## Supplied data:
▬▬▬▬▬▬▬▬▬▬

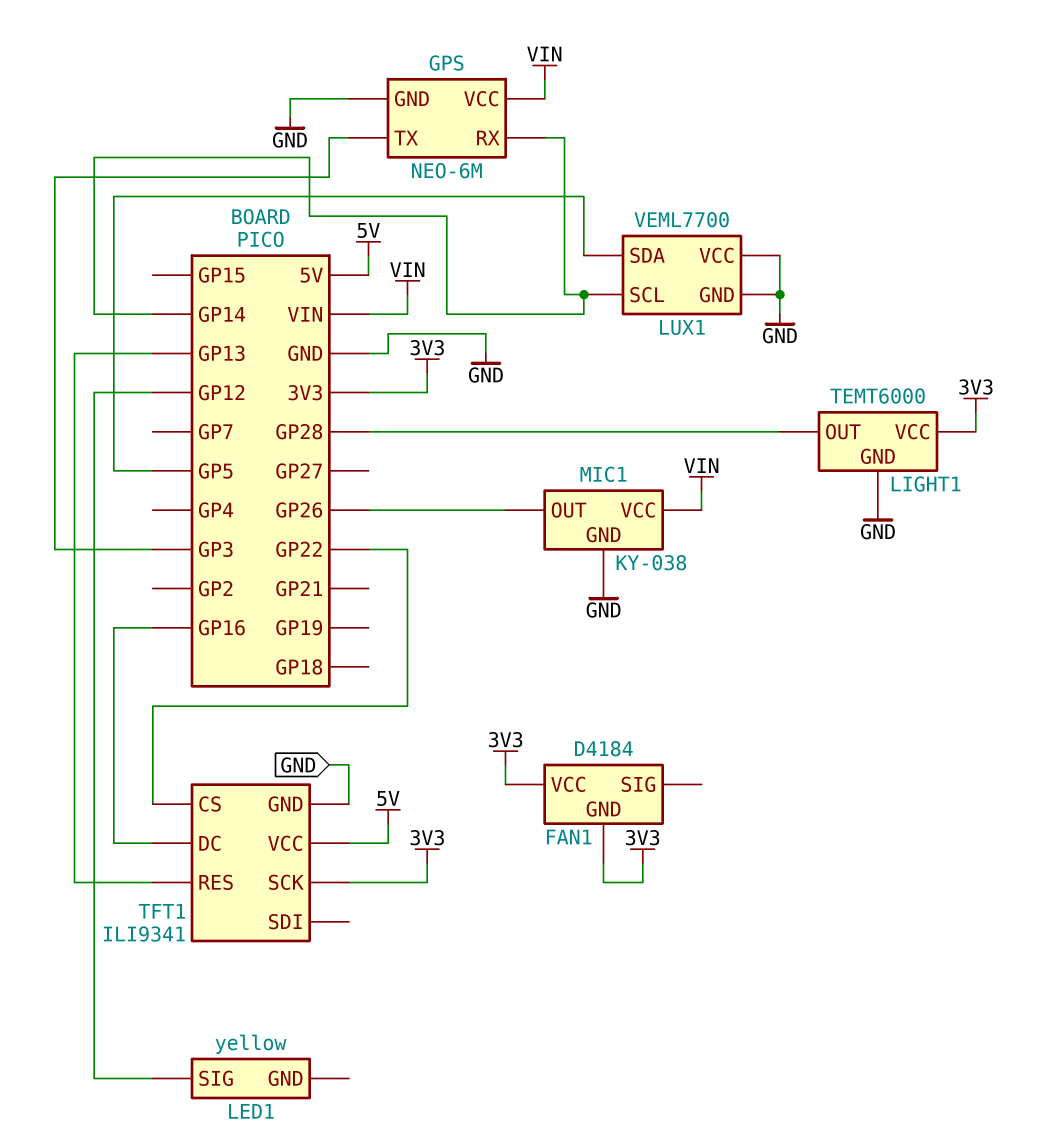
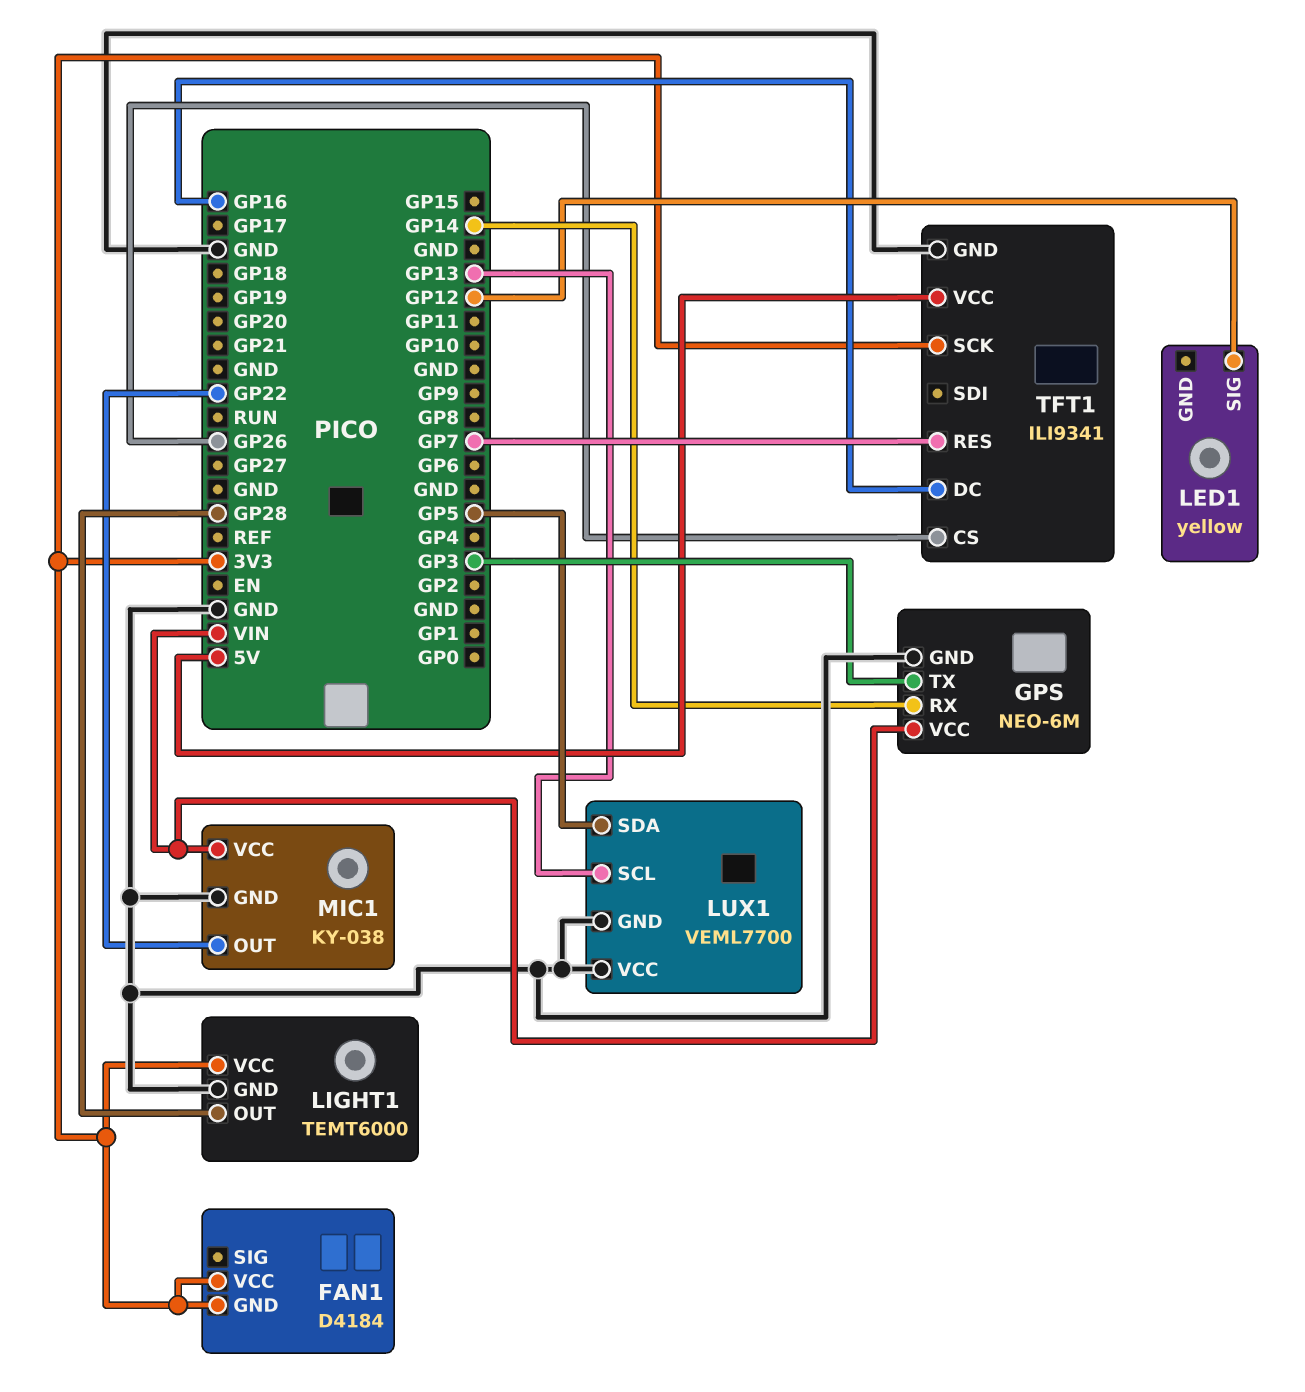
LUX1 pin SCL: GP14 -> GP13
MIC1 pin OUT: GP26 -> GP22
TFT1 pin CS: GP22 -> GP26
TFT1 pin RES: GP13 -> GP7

▬▬▬▬▬▬▬▬▬▬

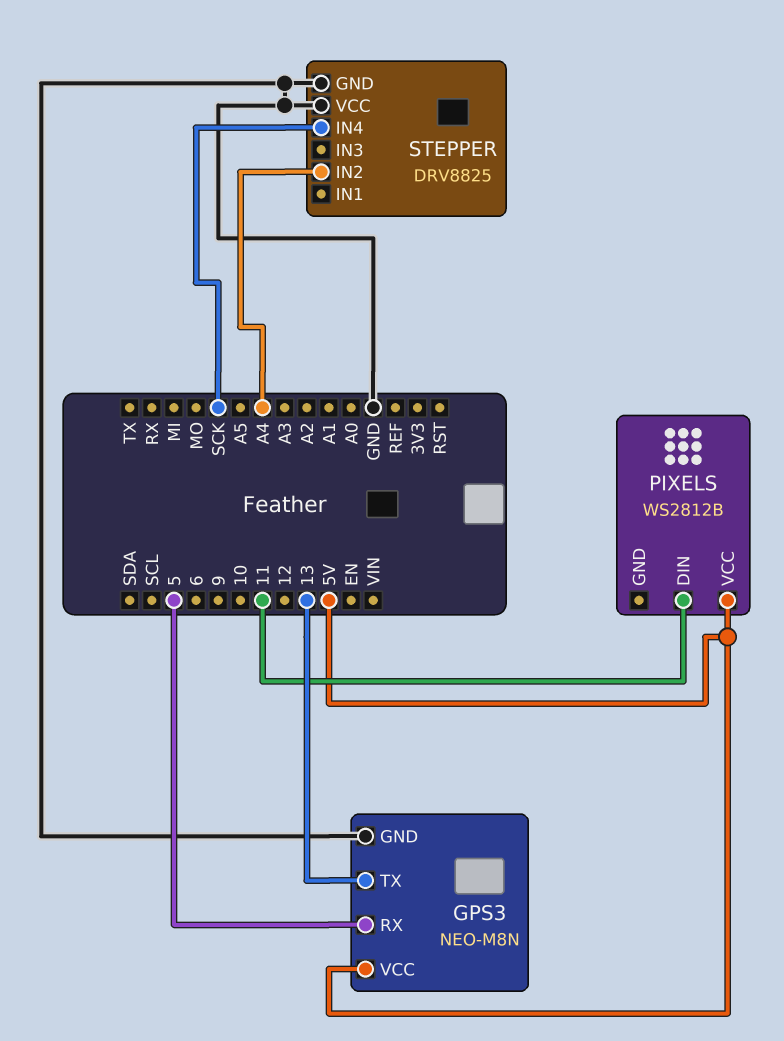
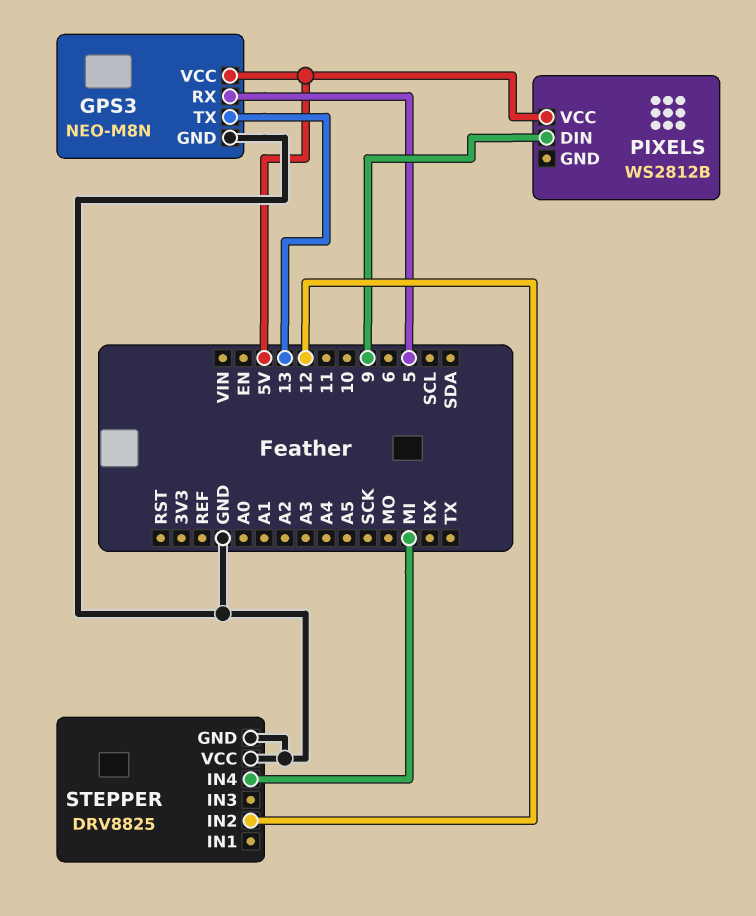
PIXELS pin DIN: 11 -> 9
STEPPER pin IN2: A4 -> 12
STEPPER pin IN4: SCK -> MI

▬▬▬▬▬▬▬▬▬▬

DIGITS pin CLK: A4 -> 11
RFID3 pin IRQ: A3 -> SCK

▬▬▬▬▬▬▬▬▬▬

## Task:
Where a line of the records has the string "STEPPER", copy that line.

## Answer area:
STEPPER pin IN2: A4 -> 12
STEPPER pin IN4: SCK -> MI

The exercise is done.